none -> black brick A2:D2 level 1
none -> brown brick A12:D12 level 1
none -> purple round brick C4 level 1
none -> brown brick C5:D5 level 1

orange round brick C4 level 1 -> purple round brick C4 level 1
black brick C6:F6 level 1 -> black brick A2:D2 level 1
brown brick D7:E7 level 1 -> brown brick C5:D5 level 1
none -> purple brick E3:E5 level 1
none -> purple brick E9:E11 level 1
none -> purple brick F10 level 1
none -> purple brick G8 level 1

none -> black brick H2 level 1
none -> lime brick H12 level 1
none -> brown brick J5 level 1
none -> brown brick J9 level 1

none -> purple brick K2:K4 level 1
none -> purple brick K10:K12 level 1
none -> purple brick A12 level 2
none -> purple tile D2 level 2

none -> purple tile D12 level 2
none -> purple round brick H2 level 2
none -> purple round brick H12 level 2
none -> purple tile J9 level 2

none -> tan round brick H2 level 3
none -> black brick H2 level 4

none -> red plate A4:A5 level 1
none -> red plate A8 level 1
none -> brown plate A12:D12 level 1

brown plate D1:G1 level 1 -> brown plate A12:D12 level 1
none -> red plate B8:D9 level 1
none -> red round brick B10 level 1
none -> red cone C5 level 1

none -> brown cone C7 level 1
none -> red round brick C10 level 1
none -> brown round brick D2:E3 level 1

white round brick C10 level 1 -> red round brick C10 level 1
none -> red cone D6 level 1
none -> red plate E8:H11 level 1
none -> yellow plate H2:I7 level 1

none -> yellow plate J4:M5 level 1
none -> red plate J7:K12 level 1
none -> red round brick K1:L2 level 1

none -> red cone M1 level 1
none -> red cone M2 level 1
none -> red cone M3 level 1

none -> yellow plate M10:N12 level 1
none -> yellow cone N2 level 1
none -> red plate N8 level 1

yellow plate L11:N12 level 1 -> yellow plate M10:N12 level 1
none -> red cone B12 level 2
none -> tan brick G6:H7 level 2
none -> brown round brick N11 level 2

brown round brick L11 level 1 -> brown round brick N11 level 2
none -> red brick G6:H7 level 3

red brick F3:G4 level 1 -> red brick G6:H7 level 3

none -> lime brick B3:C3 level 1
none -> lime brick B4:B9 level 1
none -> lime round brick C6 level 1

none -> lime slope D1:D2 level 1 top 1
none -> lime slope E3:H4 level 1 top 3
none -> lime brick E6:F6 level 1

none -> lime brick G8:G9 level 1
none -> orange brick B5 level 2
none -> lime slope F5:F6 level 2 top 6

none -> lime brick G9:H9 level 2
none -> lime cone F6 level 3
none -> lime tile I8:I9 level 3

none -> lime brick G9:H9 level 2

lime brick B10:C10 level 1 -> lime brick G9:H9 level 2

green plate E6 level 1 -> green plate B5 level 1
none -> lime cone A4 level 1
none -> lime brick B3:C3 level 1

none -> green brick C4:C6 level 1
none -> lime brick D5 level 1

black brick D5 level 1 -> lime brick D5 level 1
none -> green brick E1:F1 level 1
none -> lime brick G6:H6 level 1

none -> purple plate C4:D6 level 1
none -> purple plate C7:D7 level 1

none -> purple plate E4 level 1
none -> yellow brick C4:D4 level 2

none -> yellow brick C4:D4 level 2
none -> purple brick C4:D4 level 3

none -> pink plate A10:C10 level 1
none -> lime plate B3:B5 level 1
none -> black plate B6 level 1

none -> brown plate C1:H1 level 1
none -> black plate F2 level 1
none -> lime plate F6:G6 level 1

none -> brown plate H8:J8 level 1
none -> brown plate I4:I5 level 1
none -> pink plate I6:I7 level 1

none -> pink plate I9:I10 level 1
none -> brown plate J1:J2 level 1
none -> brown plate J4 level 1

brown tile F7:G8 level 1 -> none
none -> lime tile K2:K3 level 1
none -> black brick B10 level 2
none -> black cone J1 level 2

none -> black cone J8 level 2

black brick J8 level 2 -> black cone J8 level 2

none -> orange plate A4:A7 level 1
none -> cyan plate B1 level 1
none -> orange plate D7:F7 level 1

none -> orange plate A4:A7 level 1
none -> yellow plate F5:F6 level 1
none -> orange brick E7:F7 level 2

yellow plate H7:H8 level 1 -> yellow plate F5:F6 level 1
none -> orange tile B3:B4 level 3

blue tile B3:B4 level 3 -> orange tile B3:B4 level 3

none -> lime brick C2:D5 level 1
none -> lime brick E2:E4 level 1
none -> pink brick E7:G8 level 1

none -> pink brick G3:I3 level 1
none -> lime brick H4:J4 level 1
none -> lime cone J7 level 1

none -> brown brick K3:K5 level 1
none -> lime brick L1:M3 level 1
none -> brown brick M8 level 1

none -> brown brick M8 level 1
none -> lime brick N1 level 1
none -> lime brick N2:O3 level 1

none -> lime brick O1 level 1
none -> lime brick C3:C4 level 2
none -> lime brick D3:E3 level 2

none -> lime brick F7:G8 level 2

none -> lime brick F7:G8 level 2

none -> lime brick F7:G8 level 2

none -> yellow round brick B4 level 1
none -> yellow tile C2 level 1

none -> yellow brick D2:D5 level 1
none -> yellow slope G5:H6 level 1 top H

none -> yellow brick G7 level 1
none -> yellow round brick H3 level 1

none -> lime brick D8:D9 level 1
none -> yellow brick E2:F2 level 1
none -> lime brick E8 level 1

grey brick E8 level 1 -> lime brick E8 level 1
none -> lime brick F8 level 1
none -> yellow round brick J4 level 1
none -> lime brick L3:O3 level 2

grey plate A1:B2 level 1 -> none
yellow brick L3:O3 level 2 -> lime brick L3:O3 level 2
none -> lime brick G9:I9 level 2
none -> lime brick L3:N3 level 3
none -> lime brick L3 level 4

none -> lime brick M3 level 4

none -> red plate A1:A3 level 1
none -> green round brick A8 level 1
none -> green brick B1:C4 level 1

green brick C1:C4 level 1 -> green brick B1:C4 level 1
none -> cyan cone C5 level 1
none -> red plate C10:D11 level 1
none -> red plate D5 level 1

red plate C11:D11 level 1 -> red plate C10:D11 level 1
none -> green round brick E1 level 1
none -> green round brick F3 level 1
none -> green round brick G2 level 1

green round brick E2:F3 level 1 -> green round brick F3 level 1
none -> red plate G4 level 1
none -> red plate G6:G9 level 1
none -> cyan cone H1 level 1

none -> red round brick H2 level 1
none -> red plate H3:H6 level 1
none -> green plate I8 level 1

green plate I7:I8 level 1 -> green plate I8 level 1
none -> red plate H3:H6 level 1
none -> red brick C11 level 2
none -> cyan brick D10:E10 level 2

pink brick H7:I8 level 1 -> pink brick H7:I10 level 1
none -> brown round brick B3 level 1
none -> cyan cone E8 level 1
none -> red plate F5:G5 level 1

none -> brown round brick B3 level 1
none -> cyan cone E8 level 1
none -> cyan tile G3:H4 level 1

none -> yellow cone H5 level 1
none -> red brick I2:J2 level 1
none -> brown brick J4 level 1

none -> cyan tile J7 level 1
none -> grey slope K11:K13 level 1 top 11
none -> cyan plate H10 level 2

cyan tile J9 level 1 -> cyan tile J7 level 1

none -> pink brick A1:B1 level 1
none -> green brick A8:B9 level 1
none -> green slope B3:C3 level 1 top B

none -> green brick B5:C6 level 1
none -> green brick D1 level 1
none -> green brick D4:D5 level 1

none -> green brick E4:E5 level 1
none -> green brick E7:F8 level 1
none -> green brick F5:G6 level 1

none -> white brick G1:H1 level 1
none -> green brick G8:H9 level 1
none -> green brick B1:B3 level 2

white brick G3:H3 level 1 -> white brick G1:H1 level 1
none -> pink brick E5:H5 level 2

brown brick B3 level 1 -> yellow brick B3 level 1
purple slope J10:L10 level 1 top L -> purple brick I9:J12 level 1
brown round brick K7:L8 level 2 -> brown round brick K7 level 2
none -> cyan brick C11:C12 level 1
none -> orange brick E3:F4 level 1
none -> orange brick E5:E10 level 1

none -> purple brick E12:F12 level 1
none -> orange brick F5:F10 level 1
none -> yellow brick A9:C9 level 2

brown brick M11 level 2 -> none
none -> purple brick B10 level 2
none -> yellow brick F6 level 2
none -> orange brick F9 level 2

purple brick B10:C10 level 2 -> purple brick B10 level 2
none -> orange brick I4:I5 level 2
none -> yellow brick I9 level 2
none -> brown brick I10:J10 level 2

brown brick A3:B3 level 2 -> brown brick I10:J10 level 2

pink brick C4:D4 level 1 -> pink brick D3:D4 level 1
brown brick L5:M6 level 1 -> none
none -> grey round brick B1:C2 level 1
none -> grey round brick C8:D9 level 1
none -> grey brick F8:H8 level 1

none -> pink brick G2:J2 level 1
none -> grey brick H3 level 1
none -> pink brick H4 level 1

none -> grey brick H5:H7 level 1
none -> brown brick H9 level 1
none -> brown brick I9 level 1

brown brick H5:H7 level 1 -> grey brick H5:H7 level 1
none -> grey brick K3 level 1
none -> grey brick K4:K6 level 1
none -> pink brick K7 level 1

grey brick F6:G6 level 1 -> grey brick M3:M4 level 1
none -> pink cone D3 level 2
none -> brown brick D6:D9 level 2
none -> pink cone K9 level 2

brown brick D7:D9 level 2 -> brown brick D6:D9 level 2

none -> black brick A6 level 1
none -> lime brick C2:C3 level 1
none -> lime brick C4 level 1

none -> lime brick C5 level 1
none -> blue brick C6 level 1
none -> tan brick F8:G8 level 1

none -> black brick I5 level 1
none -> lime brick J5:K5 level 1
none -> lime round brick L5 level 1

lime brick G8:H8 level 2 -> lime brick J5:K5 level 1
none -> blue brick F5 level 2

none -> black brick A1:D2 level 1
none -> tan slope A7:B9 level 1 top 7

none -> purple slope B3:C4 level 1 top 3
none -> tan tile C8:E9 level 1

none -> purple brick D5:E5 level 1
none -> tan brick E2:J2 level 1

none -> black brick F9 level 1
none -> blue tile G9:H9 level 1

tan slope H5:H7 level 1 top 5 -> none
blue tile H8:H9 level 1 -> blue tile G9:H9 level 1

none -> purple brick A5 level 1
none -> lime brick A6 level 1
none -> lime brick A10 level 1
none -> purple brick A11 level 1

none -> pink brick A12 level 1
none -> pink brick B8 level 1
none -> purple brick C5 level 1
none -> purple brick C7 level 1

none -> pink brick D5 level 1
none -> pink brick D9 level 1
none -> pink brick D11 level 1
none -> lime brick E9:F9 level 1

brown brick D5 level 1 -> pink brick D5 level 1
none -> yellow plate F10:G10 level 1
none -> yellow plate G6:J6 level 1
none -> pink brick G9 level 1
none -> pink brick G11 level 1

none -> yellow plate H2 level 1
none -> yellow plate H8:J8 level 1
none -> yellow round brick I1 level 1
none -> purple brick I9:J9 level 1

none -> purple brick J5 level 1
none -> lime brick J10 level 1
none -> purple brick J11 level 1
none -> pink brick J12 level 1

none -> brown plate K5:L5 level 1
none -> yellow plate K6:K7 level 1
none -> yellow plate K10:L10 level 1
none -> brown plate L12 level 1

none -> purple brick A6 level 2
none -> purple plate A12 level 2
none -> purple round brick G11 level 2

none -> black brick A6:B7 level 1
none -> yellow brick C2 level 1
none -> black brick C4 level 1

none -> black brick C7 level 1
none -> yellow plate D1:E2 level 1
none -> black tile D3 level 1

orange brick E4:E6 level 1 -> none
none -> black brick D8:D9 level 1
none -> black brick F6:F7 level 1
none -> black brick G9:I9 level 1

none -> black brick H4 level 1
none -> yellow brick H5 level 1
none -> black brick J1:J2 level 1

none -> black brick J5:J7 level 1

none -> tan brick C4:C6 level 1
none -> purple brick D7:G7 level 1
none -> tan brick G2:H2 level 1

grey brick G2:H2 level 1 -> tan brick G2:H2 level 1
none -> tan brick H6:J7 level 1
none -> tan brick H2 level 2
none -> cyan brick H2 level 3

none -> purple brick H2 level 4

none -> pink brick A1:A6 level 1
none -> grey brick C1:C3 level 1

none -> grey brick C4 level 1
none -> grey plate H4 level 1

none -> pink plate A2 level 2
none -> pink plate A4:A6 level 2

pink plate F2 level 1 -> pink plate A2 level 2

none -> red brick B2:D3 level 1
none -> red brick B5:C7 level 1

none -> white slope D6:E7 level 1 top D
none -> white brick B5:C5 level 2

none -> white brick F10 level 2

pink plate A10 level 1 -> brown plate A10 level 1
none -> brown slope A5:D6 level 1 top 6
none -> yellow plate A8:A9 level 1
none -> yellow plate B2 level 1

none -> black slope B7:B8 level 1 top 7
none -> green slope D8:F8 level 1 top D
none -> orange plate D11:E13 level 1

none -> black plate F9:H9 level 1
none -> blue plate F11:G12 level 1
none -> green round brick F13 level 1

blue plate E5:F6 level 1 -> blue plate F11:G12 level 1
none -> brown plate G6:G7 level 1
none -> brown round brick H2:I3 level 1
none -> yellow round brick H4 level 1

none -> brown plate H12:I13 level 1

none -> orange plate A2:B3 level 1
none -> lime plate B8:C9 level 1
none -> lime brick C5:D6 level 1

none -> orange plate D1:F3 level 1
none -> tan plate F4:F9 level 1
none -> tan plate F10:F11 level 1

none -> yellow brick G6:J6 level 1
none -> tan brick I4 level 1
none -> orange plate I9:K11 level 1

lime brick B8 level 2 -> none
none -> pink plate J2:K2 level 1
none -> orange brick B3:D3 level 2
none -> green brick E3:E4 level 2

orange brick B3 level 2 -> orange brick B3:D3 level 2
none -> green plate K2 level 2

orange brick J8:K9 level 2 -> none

▶ Task details: Your answer should consist of every line from the entries that holds "cyan".

▶ Answer for this exercise:
none -> cyan plate B1 level 1
none -> cyan cone C5 level 1
none -> cyan cone H1 level 1
none -> cyan brick D10:E10 level 2
none -> cyan cone E8 level 1
none -> cyan cone E8 level 1
none -> cyan tile G3:H4 level 1
none -> cyan tile J7 level 1
none -> cyan plate H10 level 2
cyan tile J9 level 1 -> cyan tile J7 level 1
none -> cyan brick C11:C12 level 1
none -> cyan brick H2 level 3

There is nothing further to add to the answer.